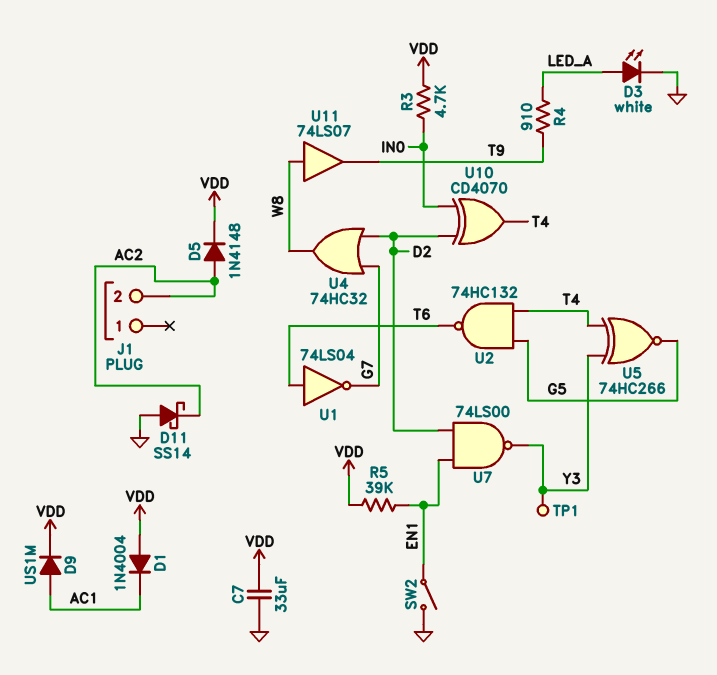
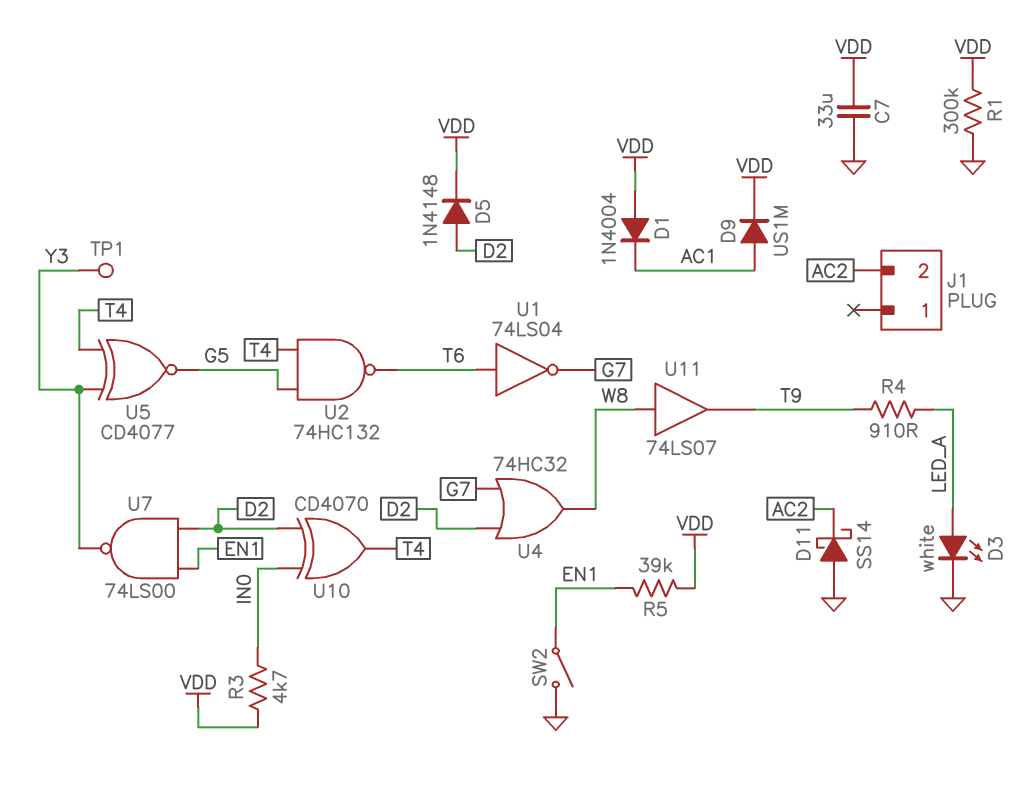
D5: diode 1N4148 (A AC2, K VDD) -> diode 1N4148 (A D2, K VDD)
R1: none -> 300k (GND, VDD)
U5: XNOR 74HC266 (in T4, in Y3, out G5) -> XNOR CD4077 (in T4, in Y3, out G5)

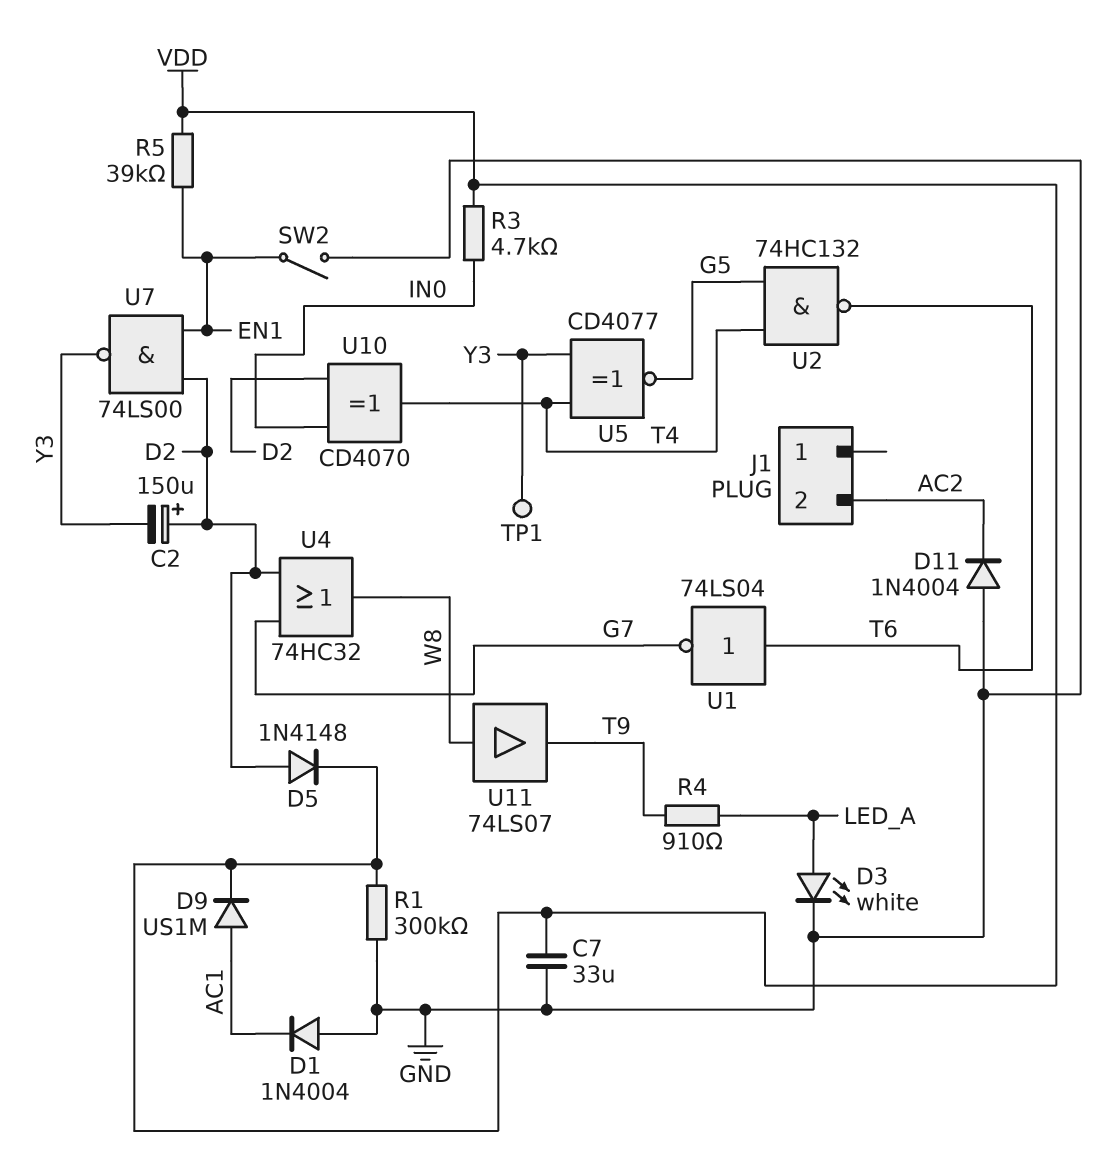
C2: none -> 150uF (plus D2, minus Y3)
D1: diode 1N4004 (A VDD, K AC1) -> diode 1N4004 (A GND, K AC1)
D11: schottky SS14 (A GND, K AC2) -> diode 1N4004 (A GND, K AC2)

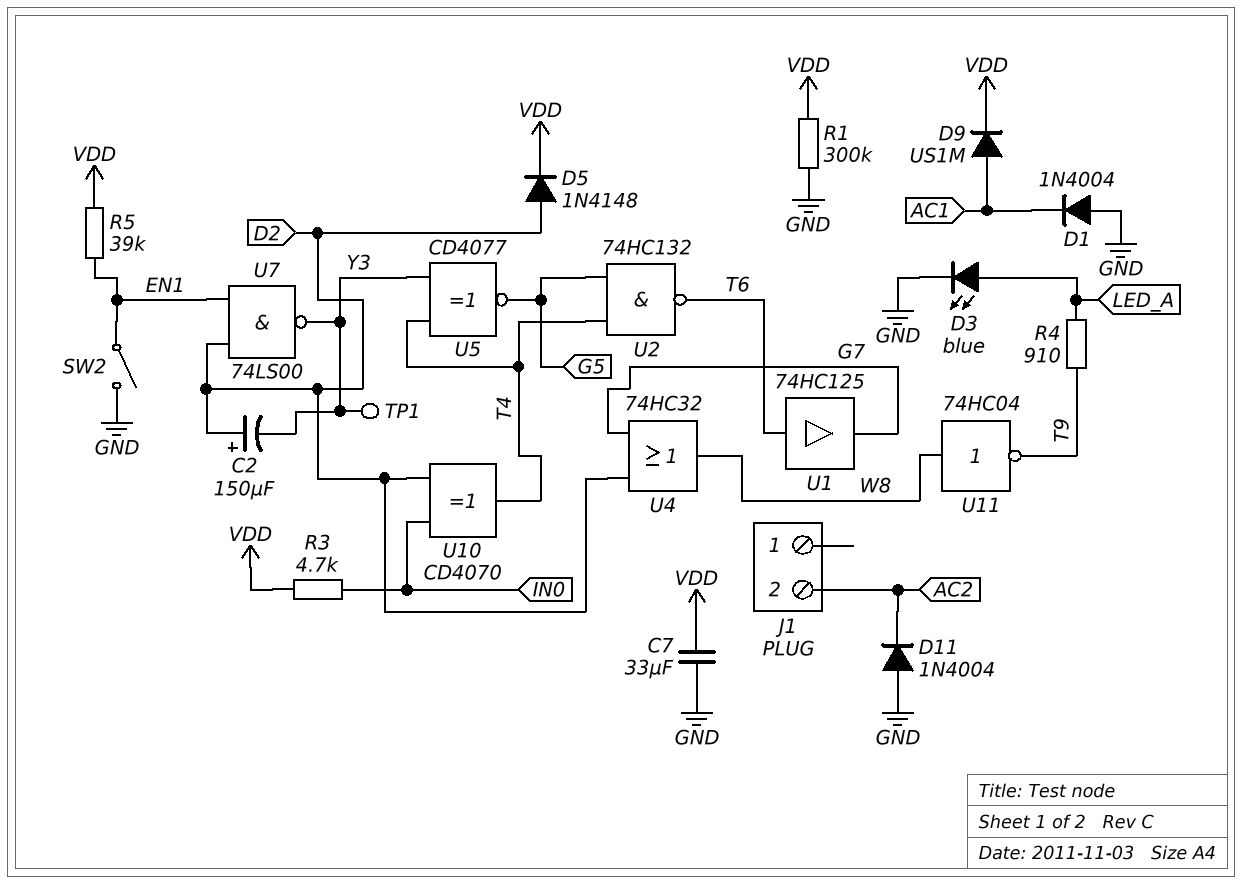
D3: LED white (A LED_A, K GND) -> LED blue (A LED_A, K GND)
U1: NOT 74LS04 (in T6, out G7) -> buffer 74HC125 (in T6, out G7)
U11: buffer 74LS07 (in W8, out T9) -> NOT 74HC04 (in W8, out T9)

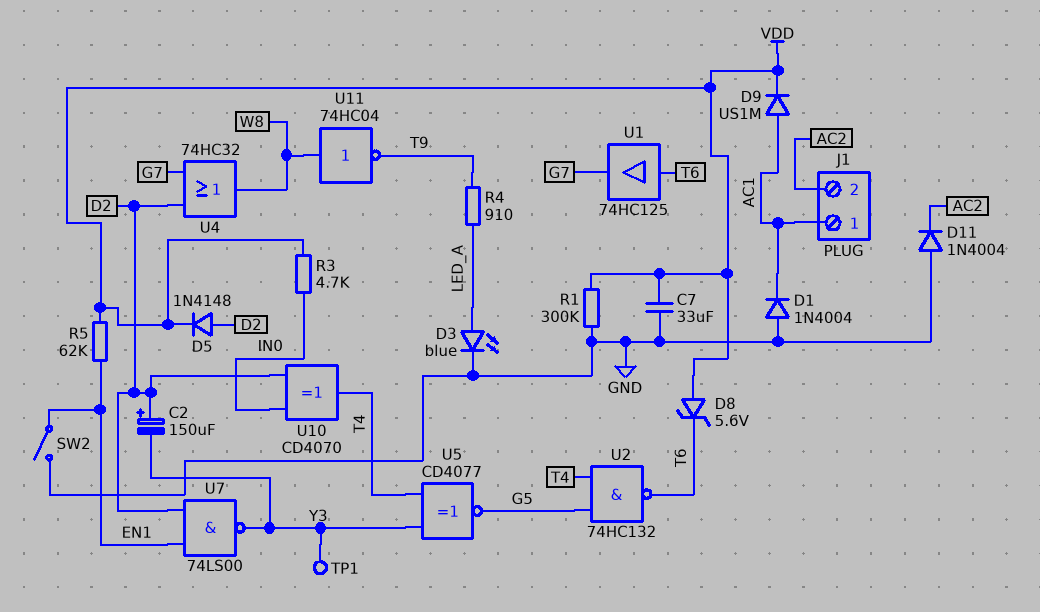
D8: none -> zener 5.6V (A VDD, K T6)
J1 pin 1: none -> AC1
R5: 39k (EN1, VDD) -> 62k (EN1, VDD)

┄┄┄┄┄┄

== To do ==
Copy exactly the lines from the first line of the records above through the line with "D8: none -> zener 5.6V (A VDD, K T6)", both included, and nothing else. Pictures stay out.

== Task solution ==
D5: diode 1N4148 (A AC2, K VDD) -> diode 1N4148 (A D2, K VDD)
R1: none -> 300k (GND, VDD)
U5: XNOR 74HC266 (in T4, in Y3, out G5) -> XNOR CD4077 (in T4, in Y3, out G5)

C2: none -> 150uF (plus D2, minus Y3)
D1: diode 1N4004 (A VDD, K AC1) -> diode 1N4004 (A GND, K AC1)
D11: schottky SS14 (A GND, K AC2) -> diode 1N4004 (A GND, K AC2)

D3: LED white (A LED_A, K GND) -> LED blue (A LED_A, K GND)
U1: NOT 74LS04 (in T6, out G7) -> buffer 74HC125 (in T6, out G7)
U11: buffer 74LS07 (in W8, out T9) -> NOT 74HC04 (in W8, out T9)

D8: none -> zener 5.6V (A VDD, K T6)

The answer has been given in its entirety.